## Work task:
Give only the lines from the one containing "DRIVER2 pin IN1: D15 -> RX0" through the end of the material below, exactly as written.

## Source material:
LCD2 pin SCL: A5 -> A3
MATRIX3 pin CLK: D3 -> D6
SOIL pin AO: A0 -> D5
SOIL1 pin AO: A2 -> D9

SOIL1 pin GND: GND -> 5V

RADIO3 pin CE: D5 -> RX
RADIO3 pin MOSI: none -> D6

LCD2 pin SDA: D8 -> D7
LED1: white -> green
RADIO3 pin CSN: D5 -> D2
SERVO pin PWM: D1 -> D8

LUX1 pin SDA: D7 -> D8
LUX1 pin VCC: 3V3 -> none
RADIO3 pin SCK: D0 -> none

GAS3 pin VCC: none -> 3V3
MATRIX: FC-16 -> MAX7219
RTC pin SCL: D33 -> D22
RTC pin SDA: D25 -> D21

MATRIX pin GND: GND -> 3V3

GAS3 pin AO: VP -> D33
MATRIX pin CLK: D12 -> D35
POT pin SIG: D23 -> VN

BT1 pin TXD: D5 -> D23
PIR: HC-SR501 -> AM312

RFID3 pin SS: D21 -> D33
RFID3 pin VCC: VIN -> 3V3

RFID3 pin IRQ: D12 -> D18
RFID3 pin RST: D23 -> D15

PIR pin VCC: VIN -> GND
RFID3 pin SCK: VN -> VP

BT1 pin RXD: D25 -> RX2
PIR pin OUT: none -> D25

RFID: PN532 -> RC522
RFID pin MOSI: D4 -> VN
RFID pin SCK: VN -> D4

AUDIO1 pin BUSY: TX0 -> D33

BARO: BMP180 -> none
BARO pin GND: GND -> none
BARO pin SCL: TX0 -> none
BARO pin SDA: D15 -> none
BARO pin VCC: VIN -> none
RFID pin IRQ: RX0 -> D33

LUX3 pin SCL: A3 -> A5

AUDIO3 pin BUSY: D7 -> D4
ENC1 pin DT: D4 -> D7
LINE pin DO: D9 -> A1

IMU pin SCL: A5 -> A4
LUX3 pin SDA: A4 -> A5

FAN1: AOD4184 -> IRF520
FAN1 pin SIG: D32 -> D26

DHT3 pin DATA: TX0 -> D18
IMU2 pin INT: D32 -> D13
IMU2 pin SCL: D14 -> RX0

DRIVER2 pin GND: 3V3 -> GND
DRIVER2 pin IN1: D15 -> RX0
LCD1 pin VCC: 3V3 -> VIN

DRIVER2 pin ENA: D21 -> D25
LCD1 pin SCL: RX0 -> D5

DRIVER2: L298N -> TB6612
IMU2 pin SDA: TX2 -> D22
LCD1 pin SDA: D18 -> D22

## Response to this exercise:
DRIVER2 pin IN1: D15 -> RX0
LCD1 pin VCC: 3V3 -> VIN

DRIVER2 pin ENA: D21 -> D25
LCD1 pin SCL: RX0 -> D5

DRIVER2: L298N -> TB6612
IMU2 pin SDA: TX2 -> D22
LCD1 pin SDA: D18 -> D22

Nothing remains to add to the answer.